EXERCISE DETAILS → With the pictures left out, retype exactly the lines below starting at the line that contains "C102: 3.3uF (+3V3, GND) -> 220nF (+3V3, GND)" and ending at the line that contains "U103 pin out: GND -> VX".

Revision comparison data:
Segment Open

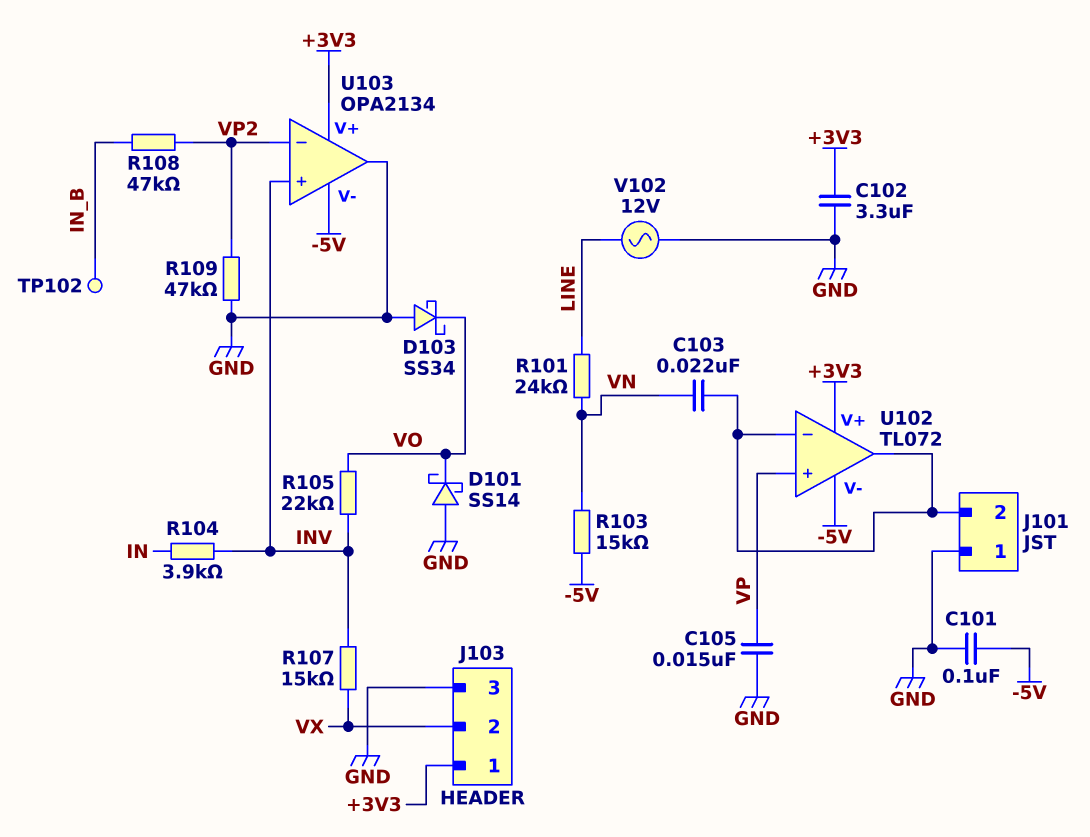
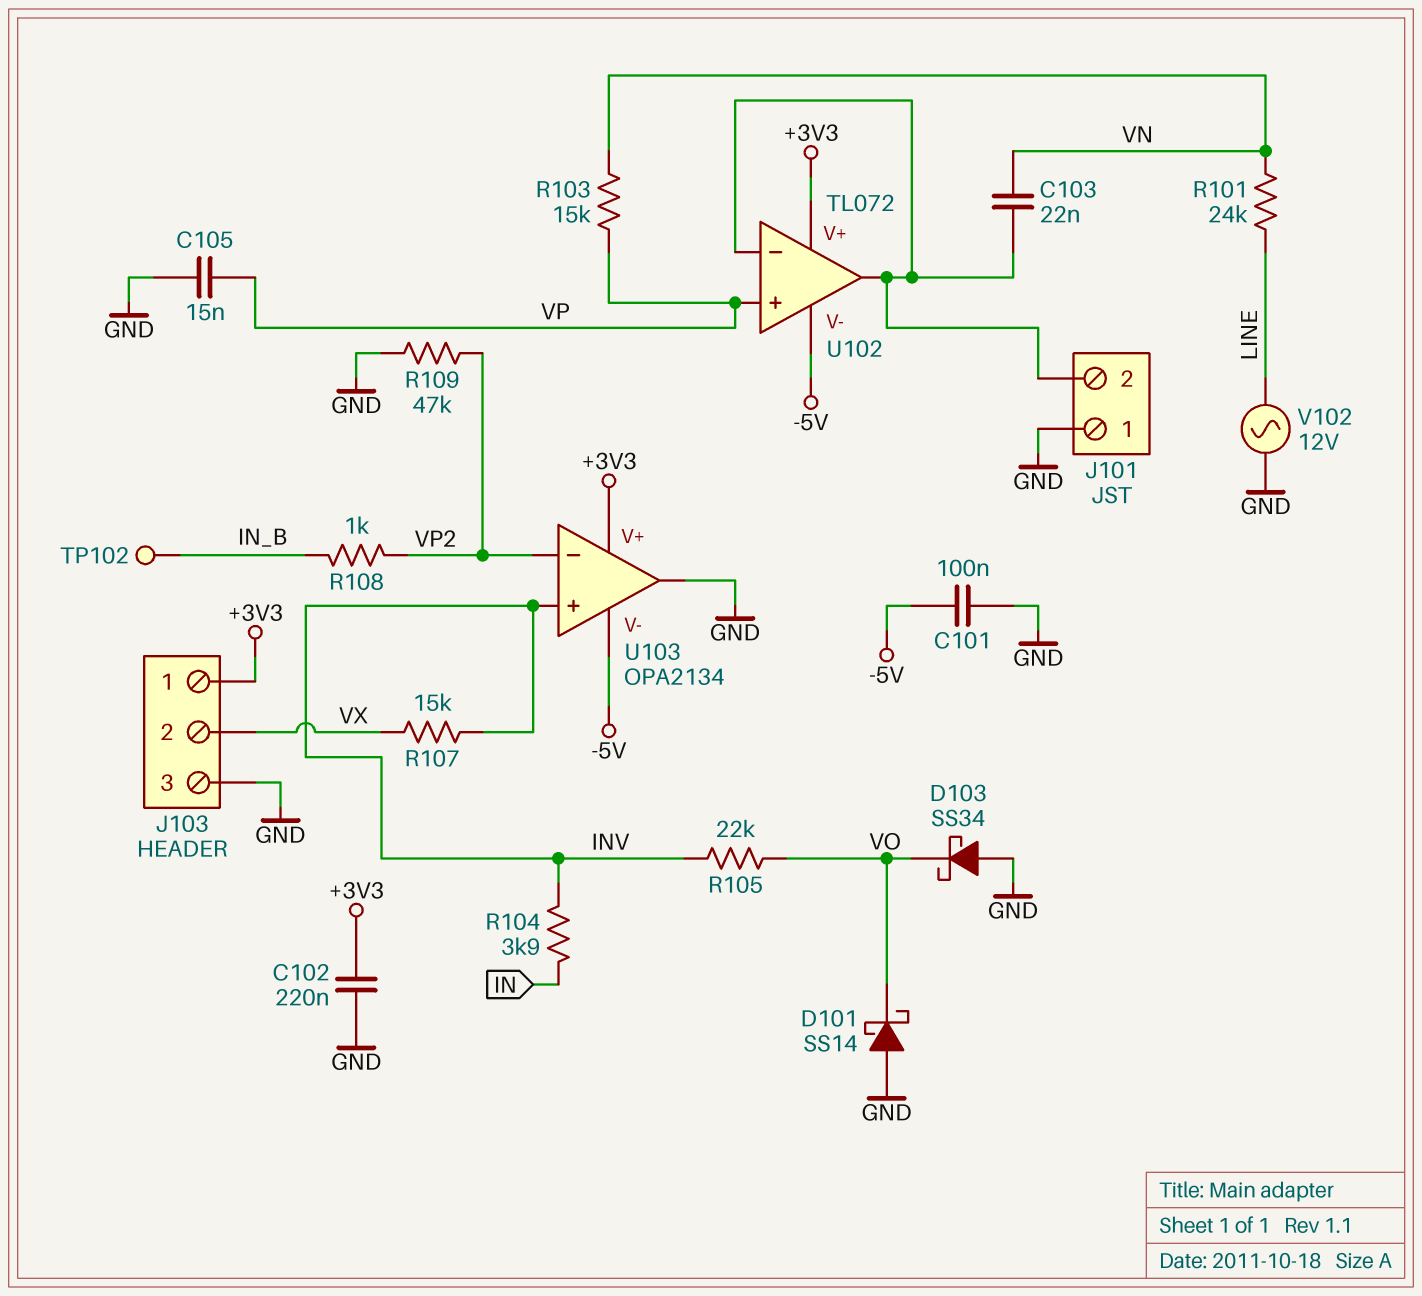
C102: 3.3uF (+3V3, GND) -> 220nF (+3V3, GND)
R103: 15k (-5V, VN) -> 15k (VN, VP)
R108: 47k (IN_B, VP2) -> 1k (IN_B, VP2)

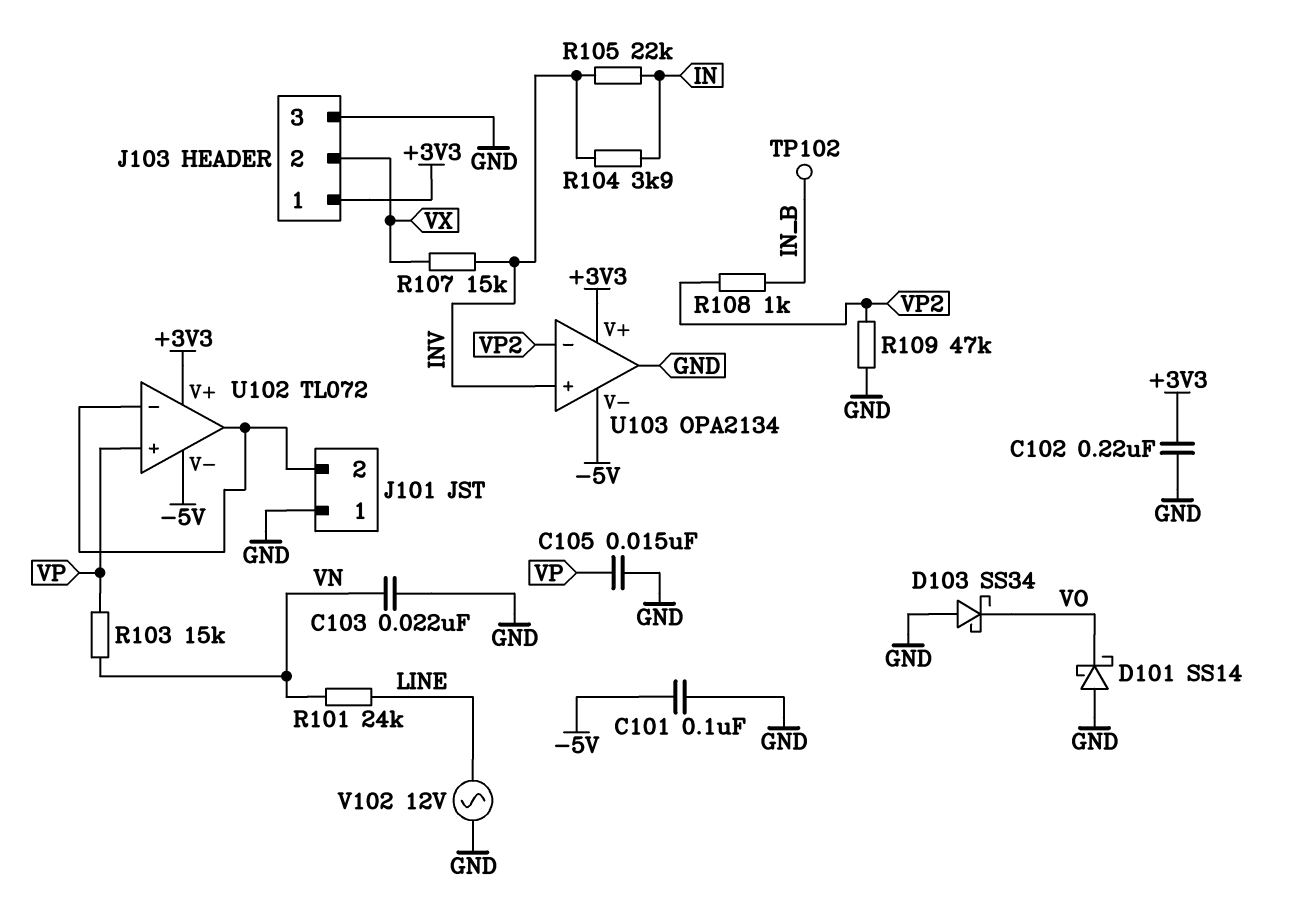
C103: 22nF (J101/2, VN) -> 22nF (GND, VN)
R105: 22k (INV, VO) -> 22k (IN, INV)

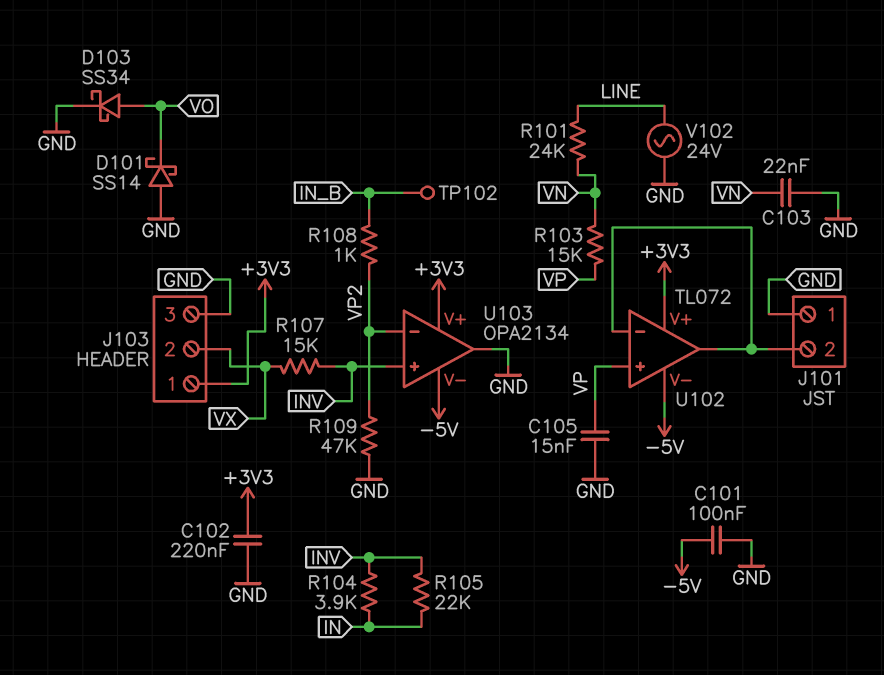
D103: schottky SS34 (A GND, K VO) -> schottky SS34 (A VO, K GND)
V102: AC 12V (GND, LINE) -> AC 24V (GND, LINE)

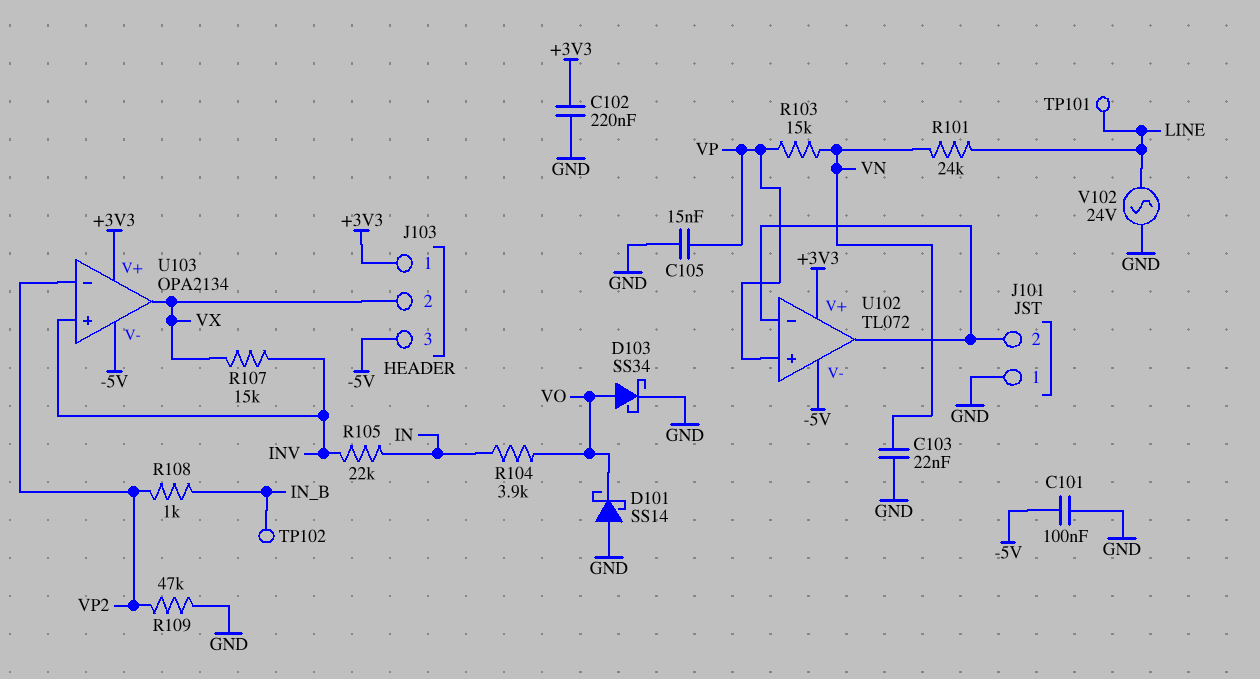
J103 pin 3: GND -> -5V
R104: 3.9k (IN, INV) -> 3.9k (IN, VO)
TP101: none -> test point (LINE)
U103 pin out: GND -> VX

Segment Closed
Segment Open

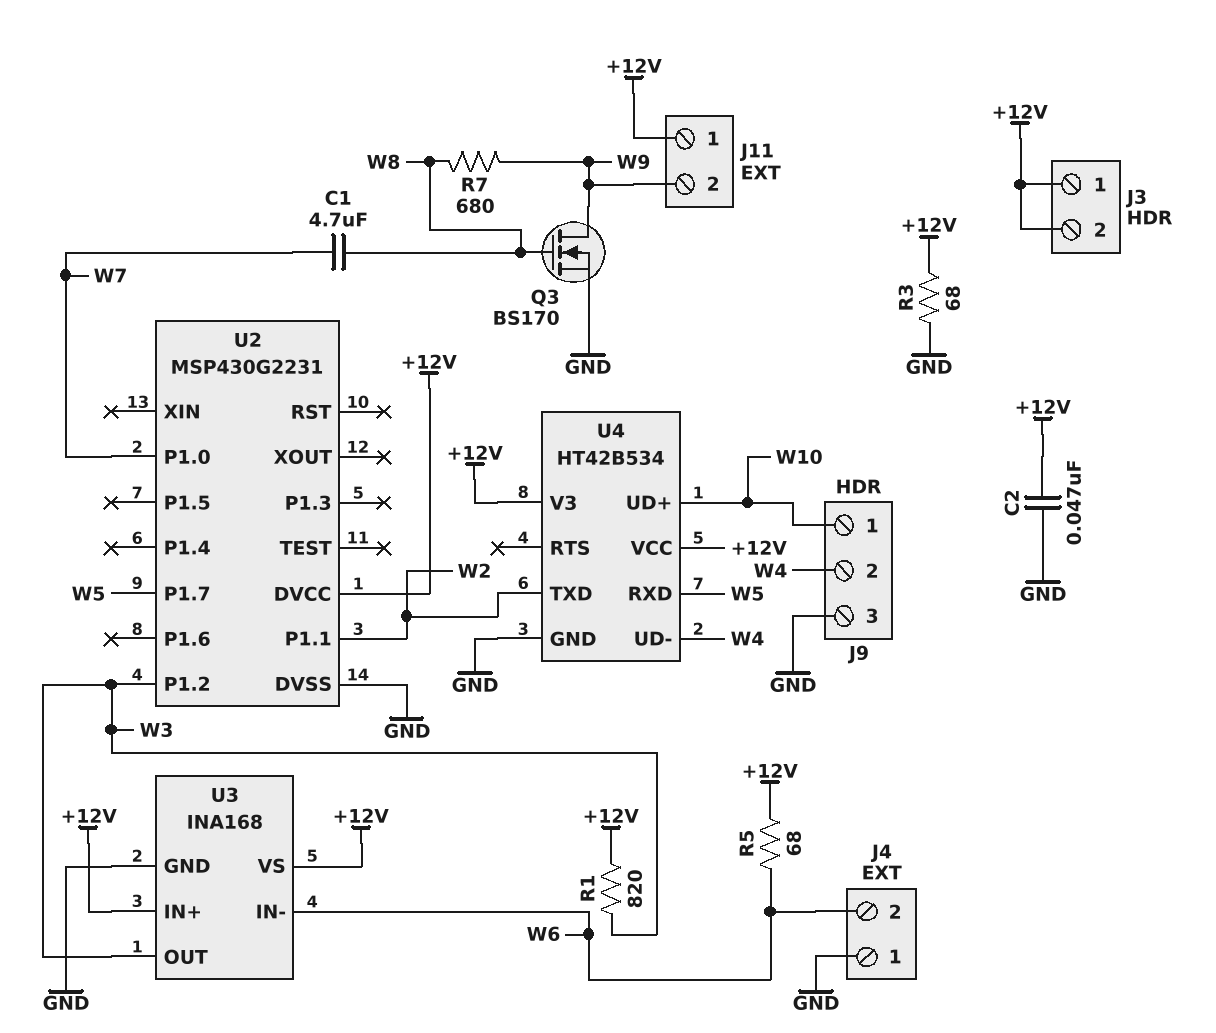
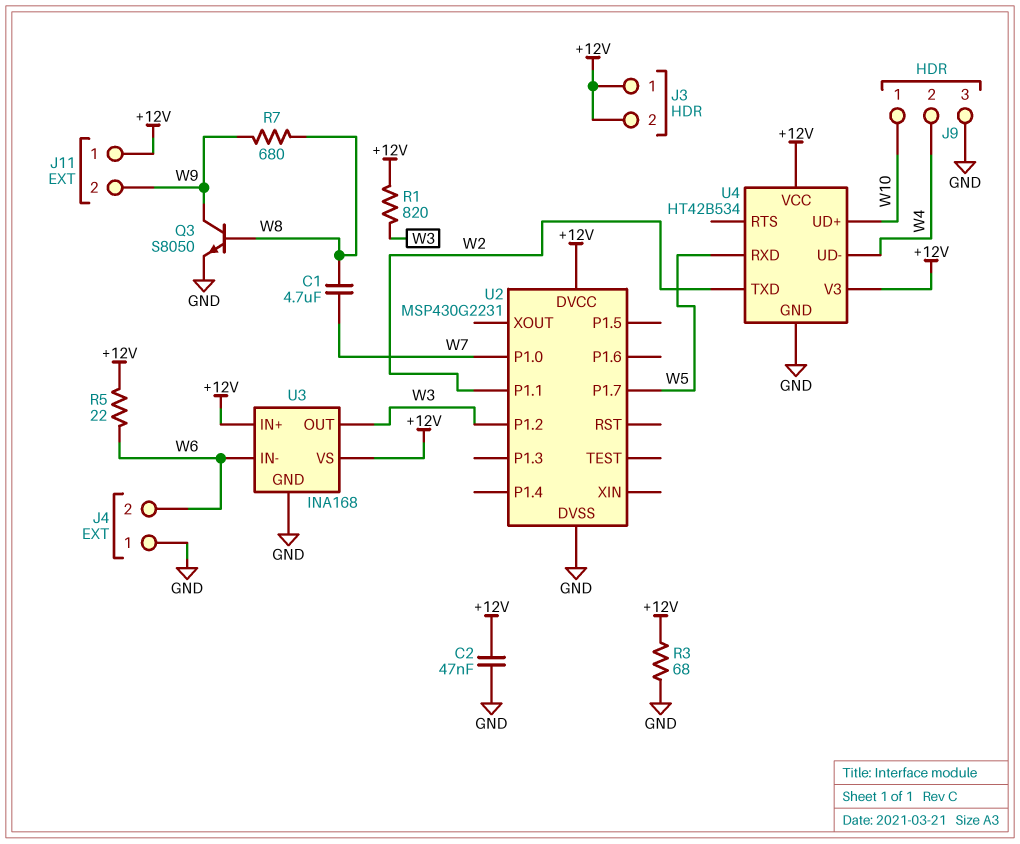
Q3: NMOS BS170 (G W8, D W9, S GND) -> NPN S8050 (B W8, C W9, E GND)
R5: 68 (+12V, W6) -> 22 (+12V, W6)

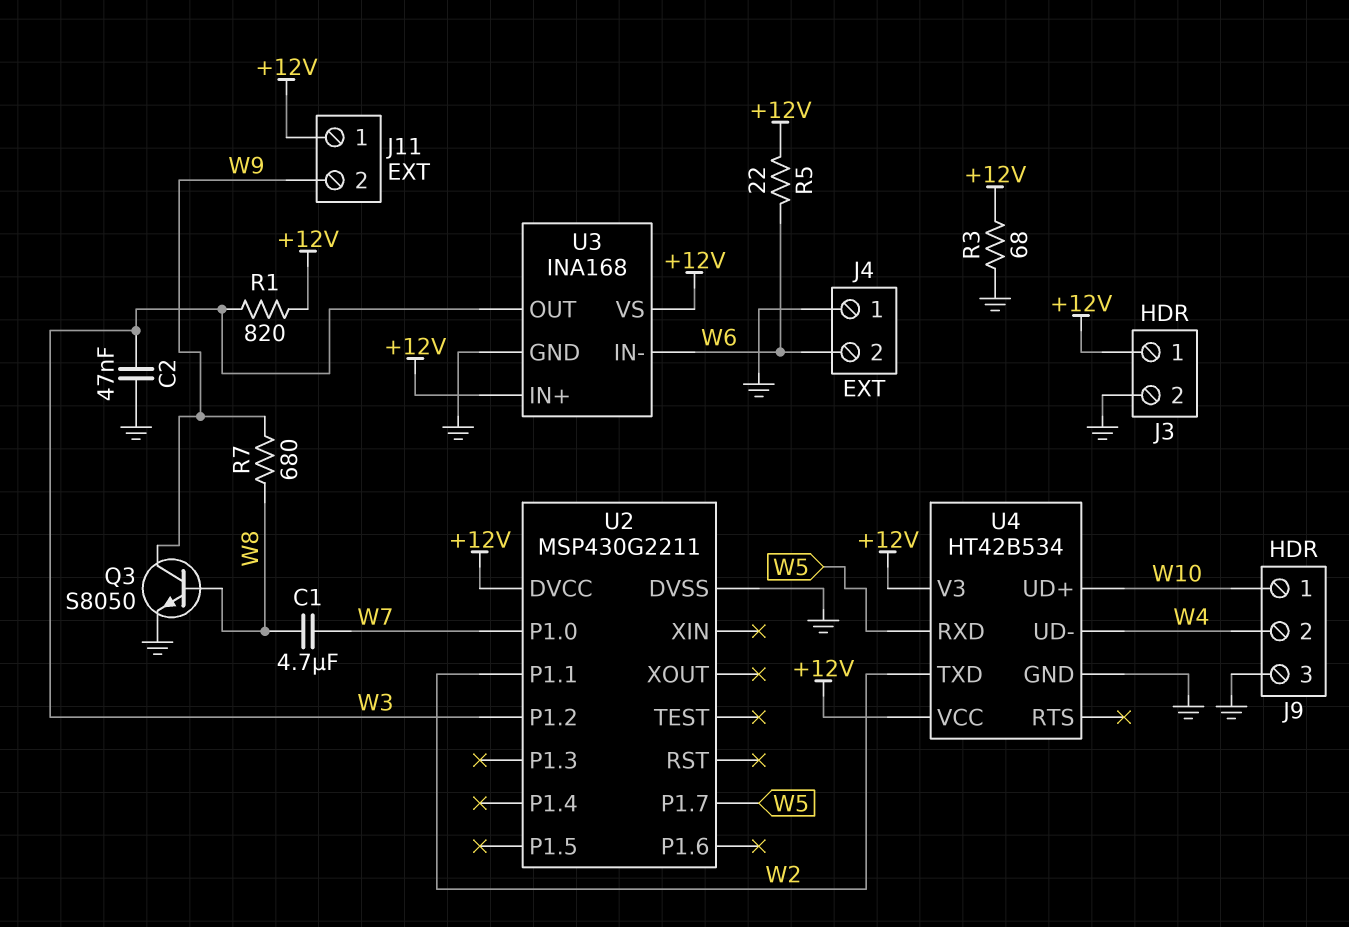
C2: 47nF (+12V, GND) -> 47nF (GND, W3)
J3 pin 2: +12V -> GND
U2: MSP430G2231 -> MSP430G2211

Segment Closed

ANSWER BOX →
C102: 3.3uF (+3V3, GND) -> 220nF (+3V3, GND)
R103: 15k (-5V, VN) -> 15k (VN, VP)
R108: 47k (IN_B, VP2) -> 1k (IN_B, VP2)

C103: 22nF (J101/2, VN) -> 22nF (GND, VN)
R105: 22k (INV, VO) -> 22k (IN, INV)

D103: schottky SS34 (A GND, K VO) -> schottky SS34 (A VO, K GND)
V102: AC 12V (GND, LINE) -> AC 24V (GND, LINE)

J103 pin 3: GND -> -5V
R104: 3.9k (IN, INV) -> 3.9k (IN, VO)
TP101: none -> test point (LINE)
U103 pin out: GND -> VX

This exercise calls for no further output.